[Data excerpts]

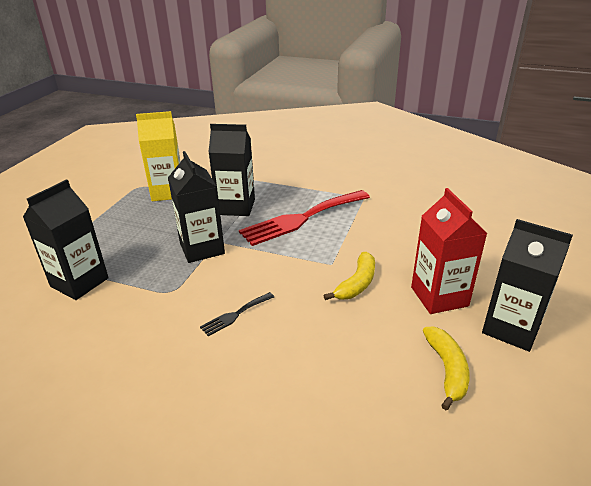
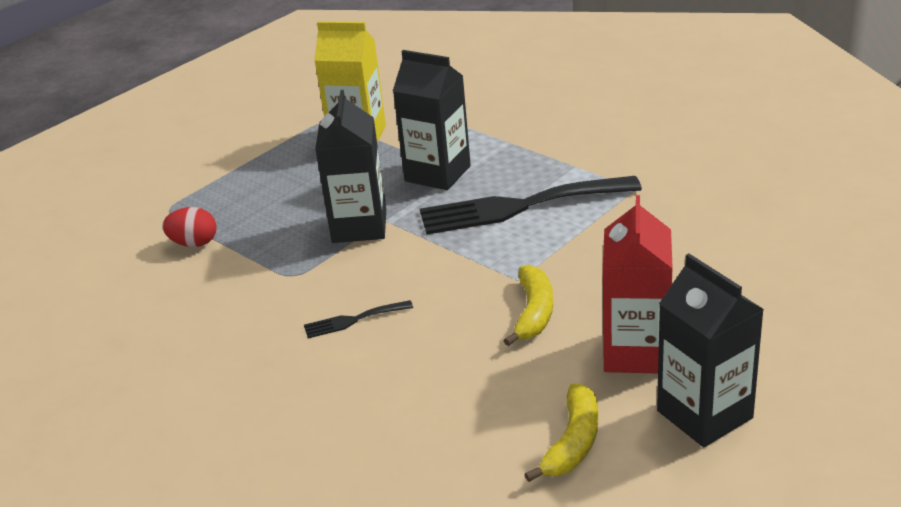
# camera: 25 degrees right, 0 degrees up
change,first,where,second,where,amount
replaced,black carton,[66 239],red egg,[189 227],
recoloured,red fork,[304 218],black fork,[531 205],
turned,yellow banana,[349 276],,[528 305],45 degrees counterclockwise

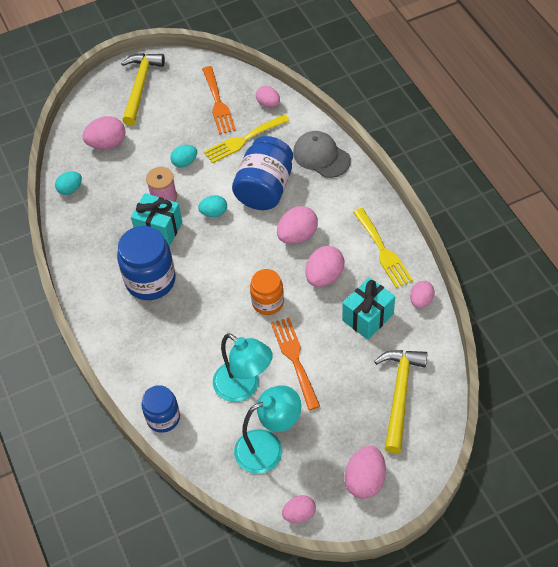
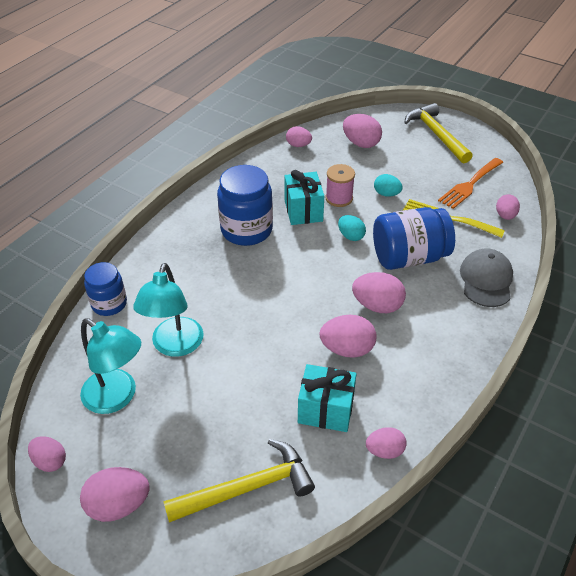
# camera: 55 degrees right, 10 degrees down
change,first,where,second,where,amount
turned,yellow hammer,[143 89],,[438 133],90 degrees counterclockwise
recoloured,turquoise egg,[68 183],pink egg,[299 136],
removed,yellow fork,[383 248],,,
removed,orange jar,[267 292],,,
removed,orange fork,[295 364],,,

§ **Task instructions**
A word-for-word restatement of all the lines above is needed, with the pictures omitted.

§ **Completed task**
# camera: 25 degrees right, 0 degrees up
change,first,where,second,where,amount
replaced,black carton,[66 239],red egg,[189 227],
recoloured,red fork,[304 218],black fork,[531 205],
turned,yellow banana,[349 276],,[528 305],45 degrees counterclockwise

# camera: 55 degrees right, 10 degrees down
change,first,where,second,where,amount
turned,yellow hammer,[143 89],,[438 133],90 degrees counterclockwise
recoloured,turquoise egg,[68 183],pink egg,[299 136],
removed,yellow fork,[383 248],,,
removed,orange jar,[267 292],,,
removed,orange fork,[295 364],,,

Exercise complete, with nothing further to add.